> [Task item]: A word-for-word copy of the records that follow is needed, with every picture omitted.

> [Data to examine]:

************

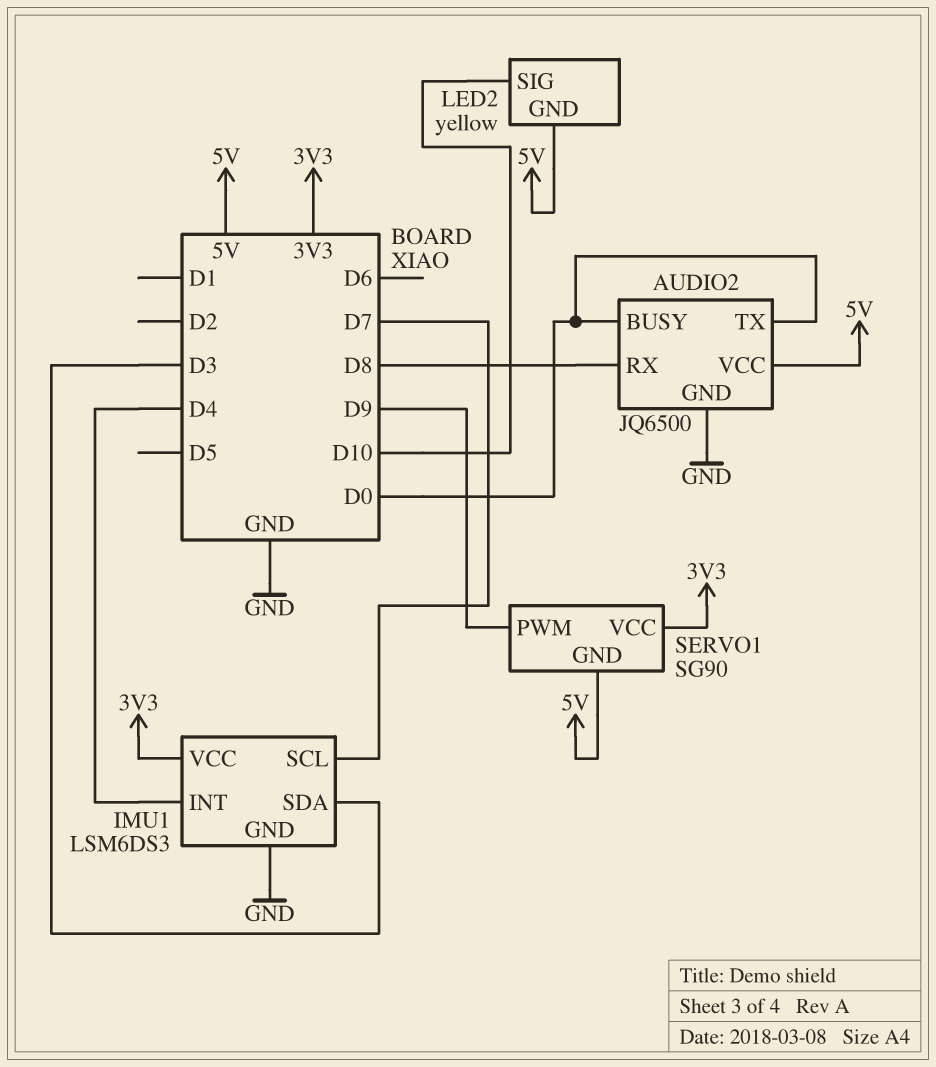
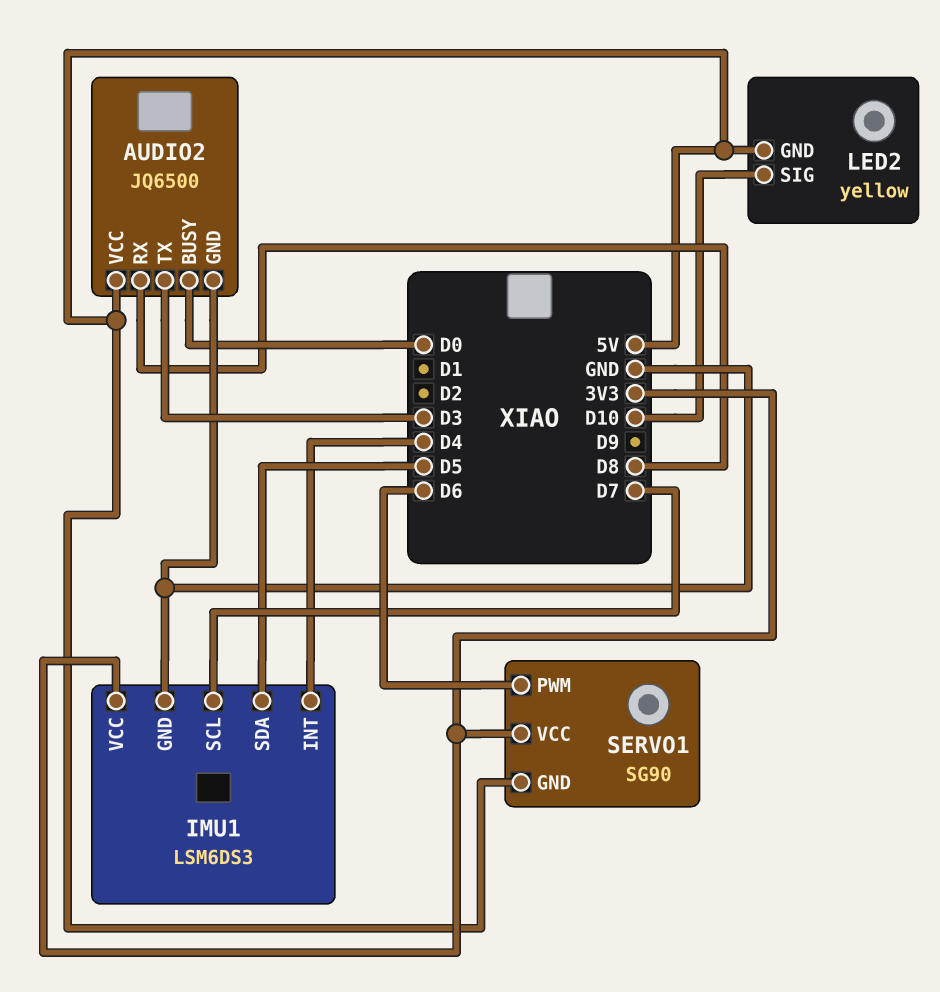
AUDIO2 pin TX: D0 -> D3
IMU1 pin SDA: D3 -> D5
SERVO1 pin PWM: D9 -> D6

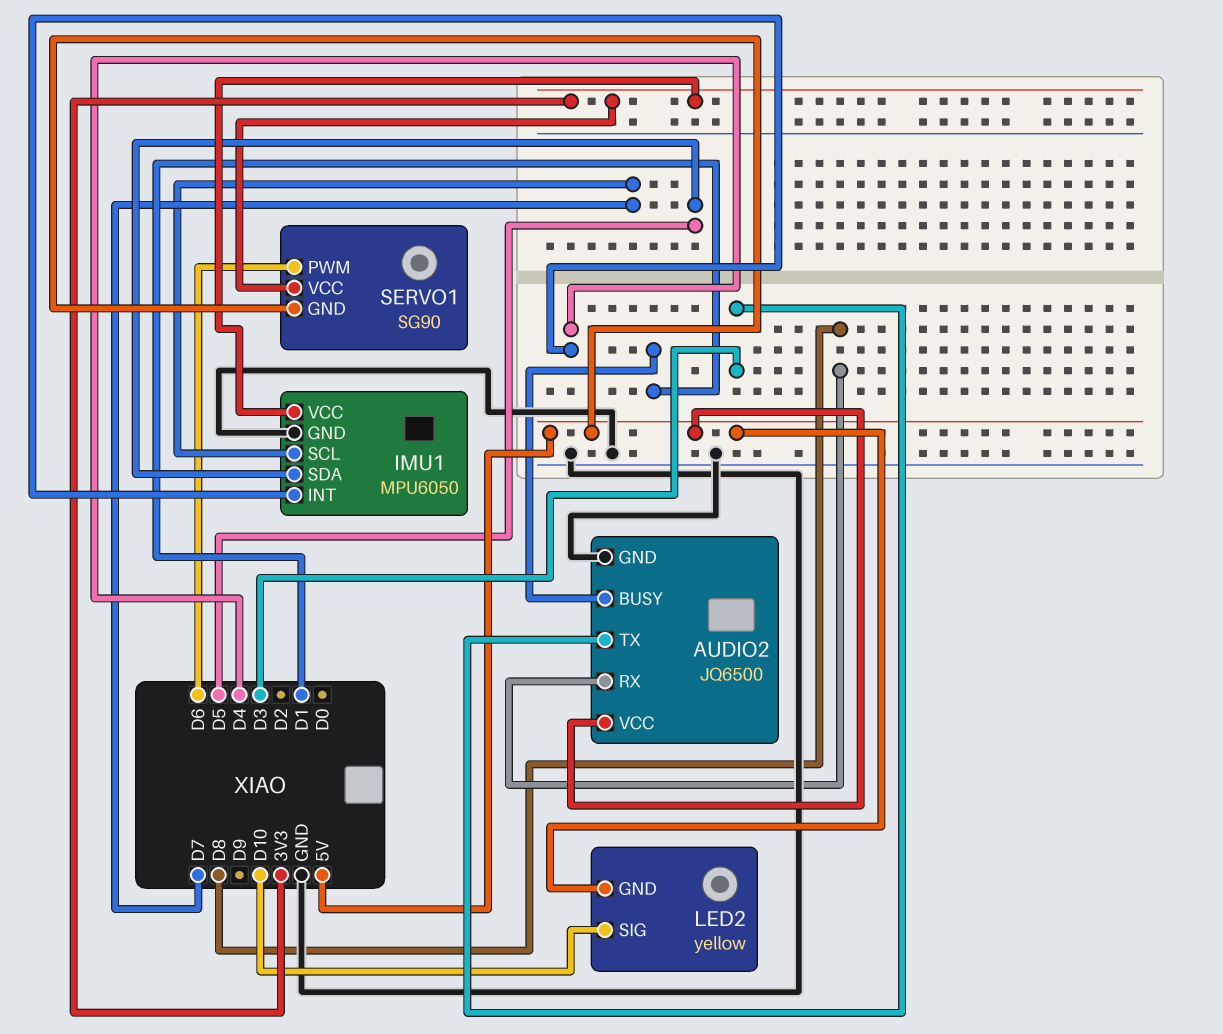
AUDIO2 pin BUSY: D0 -> D1
IMU1: LSM6DS3 -> MPU6050

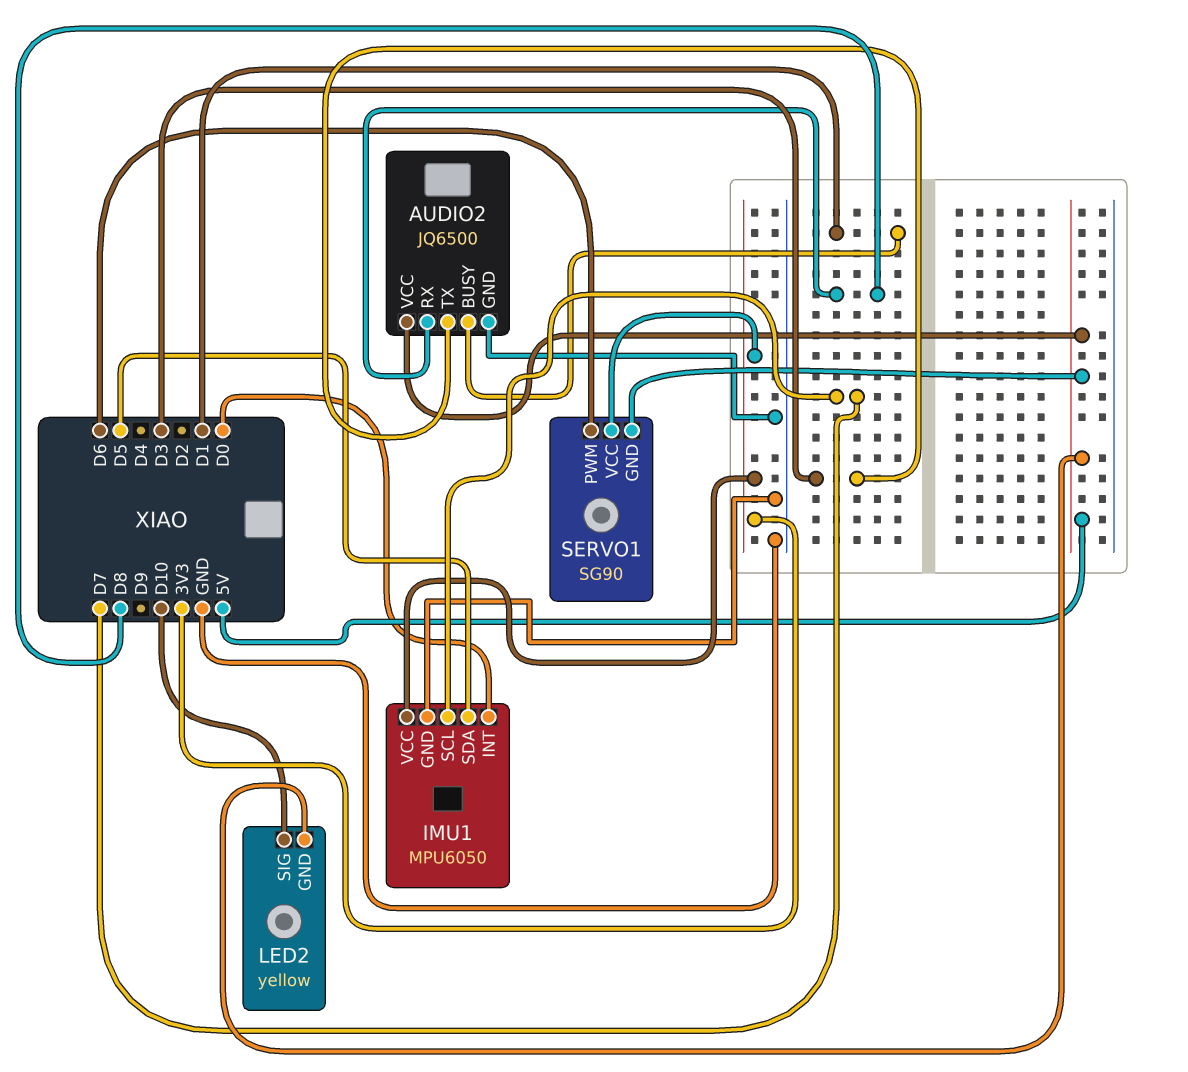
IMU1 pin INT: D4 -> D0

************

> [Solution to this problem]:
AUDIO2 pin TX: D0 -> D3
IMU1 pin SDA: D3 -> D5
SERVO1 pin PWM: D9 -> D6

AUDIO2 pin BUSY: D0 -> D1
IMU1: LSM6DS3 -> MPU6050

IMU1 pin INT: D4 -> D0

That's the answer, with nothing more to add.